*Your instructions*:
Would you please return only the lines from the one with "U101 pin GND: GND -> VEXT" through the last line of the records below, leaving the pictures out?

Records from a data source:
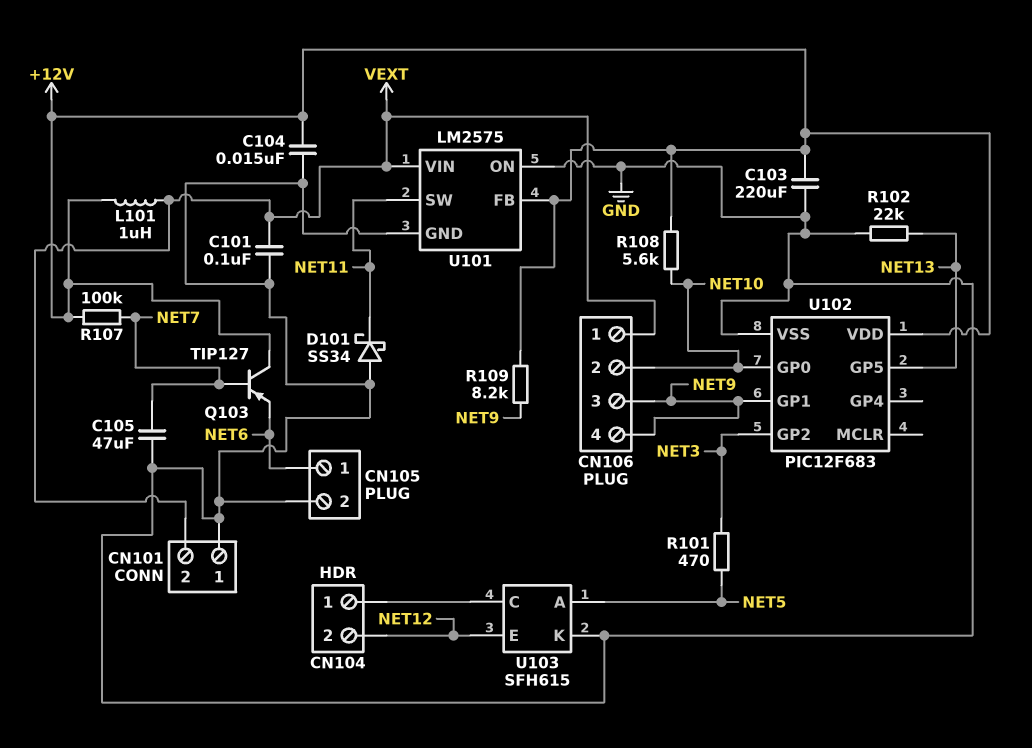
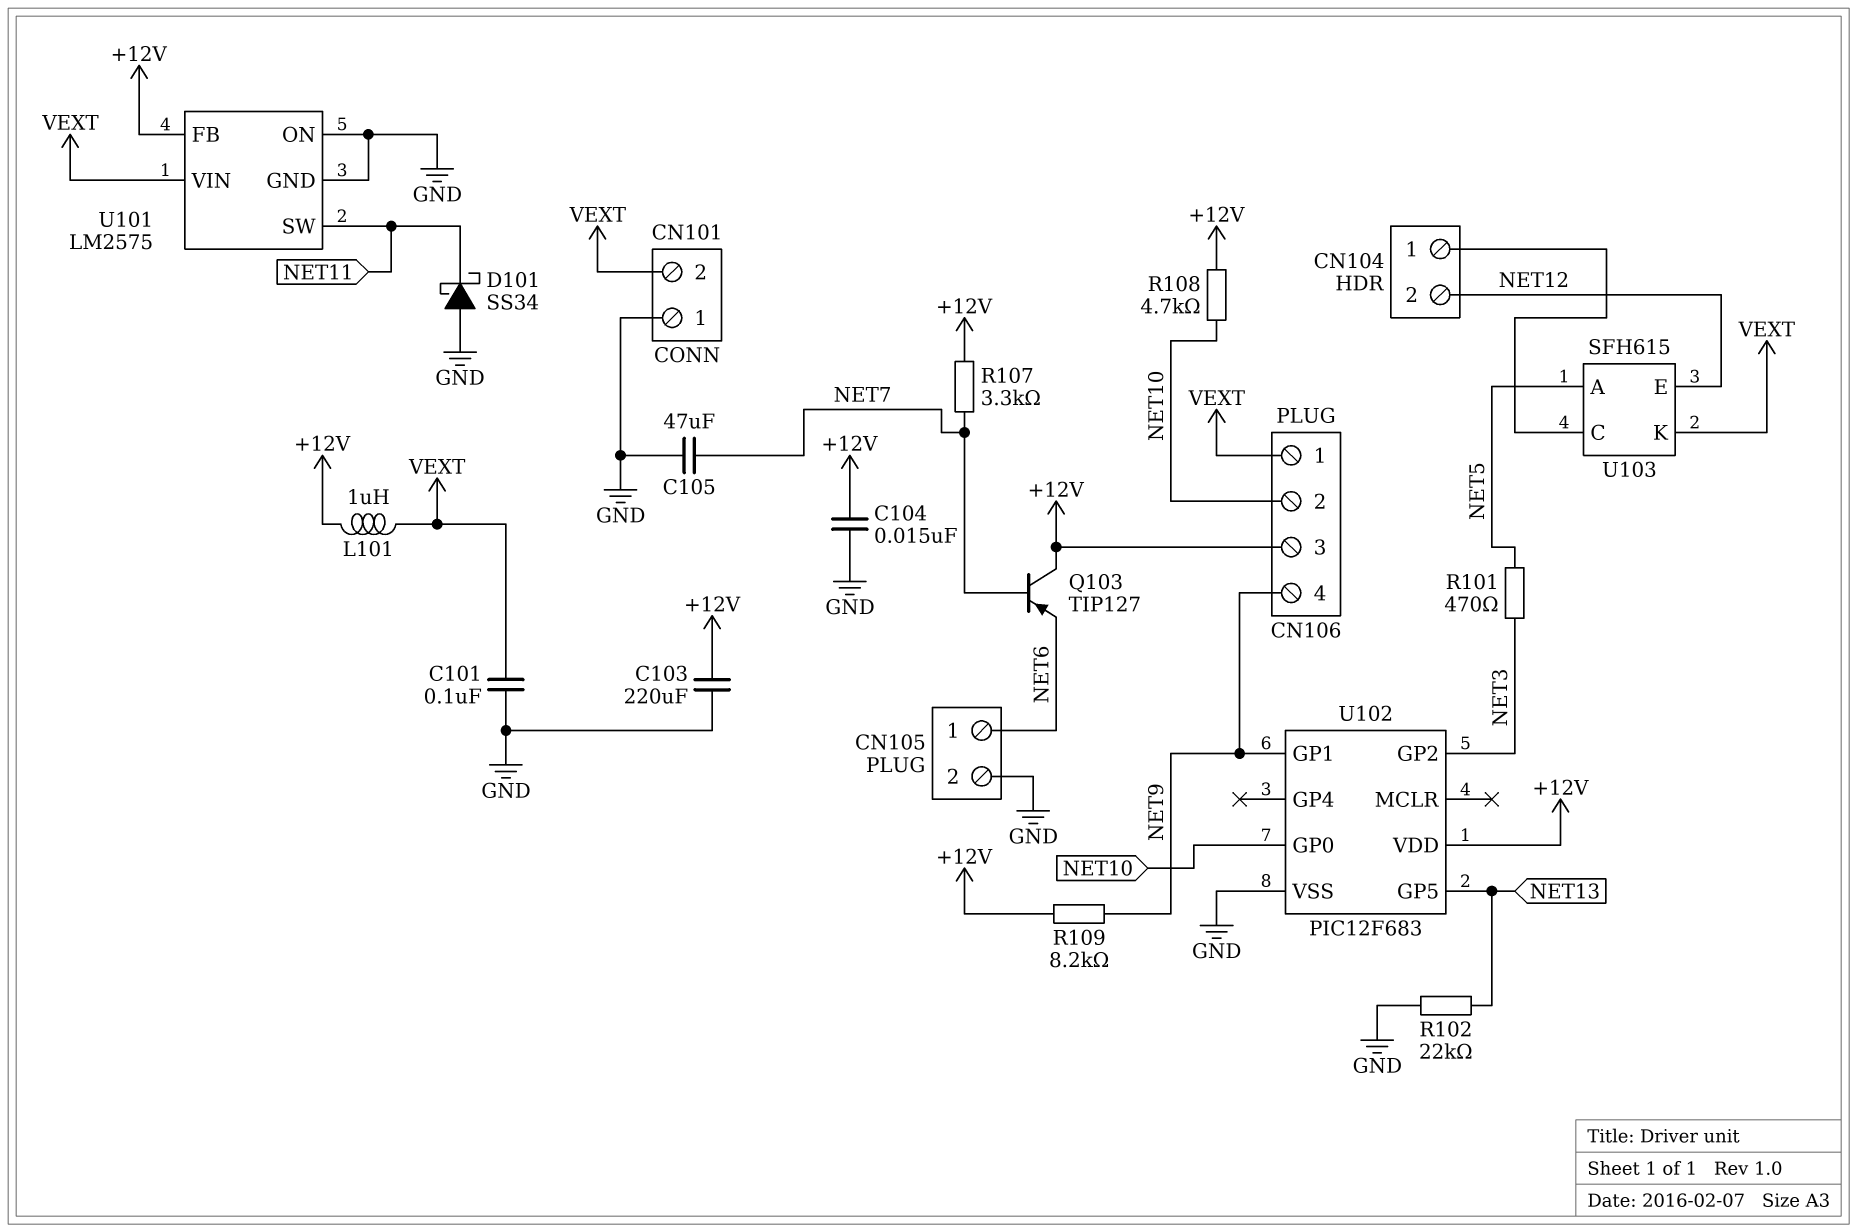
CN106 pin 3: NET9 -> +12V
R107: 100k (+12V, NET7) -> 3.3k (+12V, NET7)
R108: 5.6k (+12V, NET10) -> 4.7k (+12V, NET10)
U103 pin K: GND -> VEXT

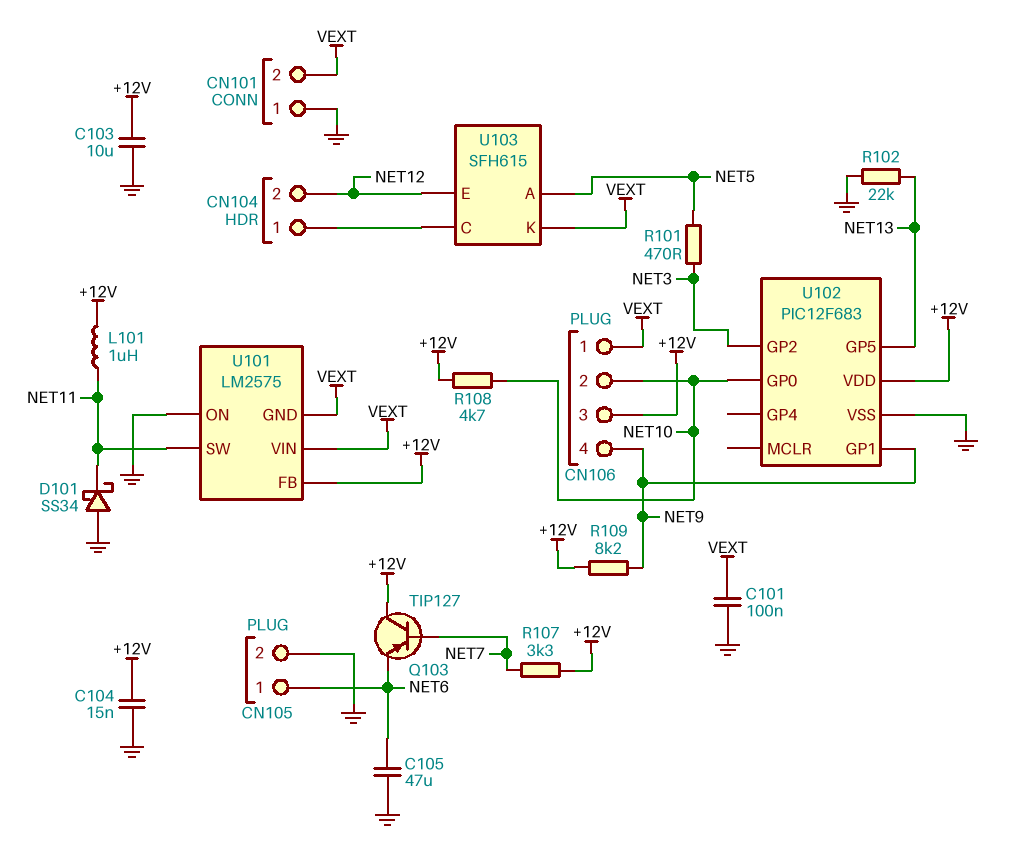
C103: 220uF (+12V, GND) -> 10uF (+12V, GND)
C105: 47uF (GND, NET7) -> 47uF (GND, NET6)
L101: 1uH (+12V, VEXT) -> 1uH (+12V, NET11)
U101 pin GND: GND -> VEXT

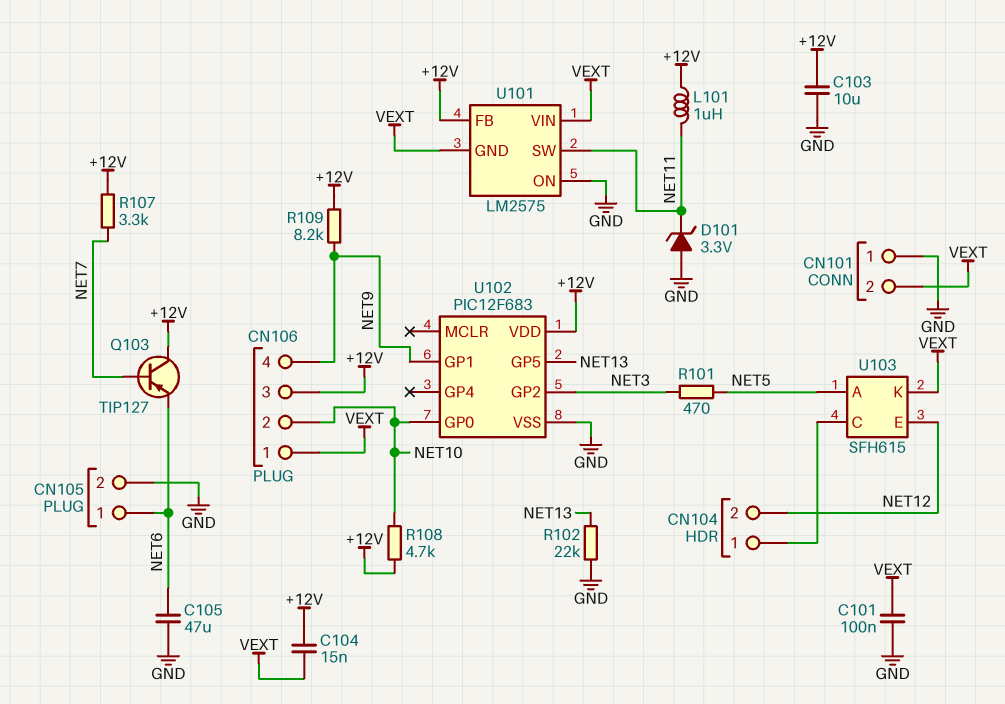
C104: 15nF (+12V, GND) -> 15nF (+12V, VEXT)
D101: schottky SS34 (A GND, K NET11) -> zener 3.3V (A GND, K NET11)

*Exercise answer*:
U101 pin GND: GND -> VEXT

C104: 15nF (+12V, GND) -> 15nF (+12V, VEXT)
D101: schottky SS34 (A GND, K NET11) -> zener 3.3V (A GND, K NET11)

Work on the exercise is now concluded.